▼
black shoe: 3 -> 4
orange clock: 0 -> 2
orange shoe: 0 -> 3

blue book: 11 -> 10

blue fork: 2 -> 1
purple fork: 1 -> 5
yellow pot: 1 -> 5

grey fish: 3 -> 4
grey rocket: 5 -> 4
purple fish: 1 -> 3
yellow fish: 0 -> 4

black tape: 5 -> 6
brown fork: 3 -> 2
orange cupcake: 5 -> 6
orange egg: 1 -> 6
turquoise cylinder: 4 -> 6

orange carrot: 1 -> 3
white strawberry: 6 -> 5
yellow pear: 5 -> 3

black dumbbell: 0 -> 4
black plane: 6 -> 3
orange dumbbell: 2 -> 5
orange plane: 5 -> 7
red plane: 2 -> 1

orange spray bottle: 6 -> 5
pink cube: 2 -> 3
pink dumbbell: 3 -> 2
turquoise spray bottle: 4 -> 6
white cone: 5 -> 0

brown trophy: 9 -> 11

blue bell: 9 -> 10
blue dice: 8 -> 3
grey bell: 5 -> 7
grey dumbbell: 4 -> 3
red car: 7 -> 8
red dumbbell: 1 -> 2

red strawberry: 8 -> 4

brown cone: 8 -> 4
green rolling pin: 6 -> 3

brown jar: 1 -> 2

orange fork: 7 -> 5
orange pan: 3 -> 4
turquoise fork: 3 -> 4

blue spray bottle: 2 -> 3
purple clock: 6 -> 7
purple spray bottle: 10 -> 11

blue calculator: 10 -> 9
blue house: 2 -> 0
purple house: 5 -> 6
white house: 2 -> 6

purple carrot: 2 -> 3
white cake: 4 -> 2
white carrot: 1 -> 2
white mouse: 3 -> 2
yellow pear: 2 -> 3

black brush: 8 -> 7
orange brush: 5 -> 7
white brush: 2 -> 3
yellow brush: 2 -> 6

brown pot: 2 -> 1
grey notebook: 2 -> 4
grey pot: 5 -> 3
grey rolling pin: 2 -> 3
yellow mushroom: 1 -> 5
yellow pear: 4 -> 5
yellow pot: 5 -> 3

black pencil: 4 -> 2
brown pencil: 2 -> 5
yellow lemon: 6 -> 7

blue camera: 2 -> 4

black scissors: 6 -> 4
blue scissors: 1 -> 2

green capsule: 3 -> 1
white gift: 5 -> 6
▲
ASSIGNED TASK — Please output all the lines above exactly as given.

RESULT OF THE TASK —
black shoe: 3 -> 4
orange clock: 0 -> 2
orange shoe: 0 -> 3

blue book: 11 -> 10

blue fork: 2 -> 1
purple fork: 1 -> 5
yellow pot: 1 -> 5

grey fish: 3 -> 4
grey rocket: 5 -> 4
purple fish: 1 -> 3
yellow fish: 0 -> 4

black tape: 5 -> 6
brown fork: 3 -> 2
orange cupcake: 5 -> 6
orange egg: 1 -> 6
turquoise cylinder: 4 -> 6

orange carrot: 1 -> 3
white strawberry: 6 -> 5
yellow pear: 5 -> 3

black dumbbell: 0 -> 4
black plane: 6 -> 3
orange dumbbell: 2 -> 5
orange plane: 5 -> 7
red plane: 2 -> 1

orange spray bottle: 6 -> 5
pink cube: 2 -> 3
pink dumbbell: 3 -> 2
turquoise spray bottle: 4 -> 6
white cone: 5 -> 0

brown trophy: 9 -> 11

blue bell: 9 -> 10
blue dice: 8 -> 3
grey bell: 5 -> 7
grey dumbbell: 4 -> 3
red car: 7 -> 8
red dumbbell: 1 -> 2

red strawberry: 8 -> 4

brown cone: 8 -> 4
green rolling pin: 6 -> 3

brown jar: 1 -> 2

orange fork: 7 -> 5
orange pan: 3 -> 4
turquoise fork: 3 -> 4

blue spray bottle: 2 -> 3
purple clock: 6 -> 7
purple spray bottle: 10 -> 11

blue calculator: 10 -> 9
blue house: 2 -> 0
purple house: 5 -> 6
white house: 2 -> 6

purple carrot: 2 -> 3
white cake: 4 -> 2
white carrot: 1 -> 2
white mouse: 3 -> 2
yellow pear: 2 -> 3

black brush: 8 -> 7
orange brush: 5 -> 7
white brush: 2 -> 3
yellow brush: 2 -> 6

brown pot: 2 -> 1
grey notebook: 2 -> 4
grey pot: 5 -> 3
grey rolling pin: 2 -> 3
yellow mushroom: 1 -> 5
yellow pear: 4 -> 5
yellow pot: 5 -> 3

black pencil: 4 -> 2
brown pencil: 2 -> 5
yellow lemon: 6 -> 7

blue camera: 2 -> 4

black scissors: 6 -> 4
blue scissors: 1 -> 2

green capsule: 3 -> 1
white gift: 5 -> 6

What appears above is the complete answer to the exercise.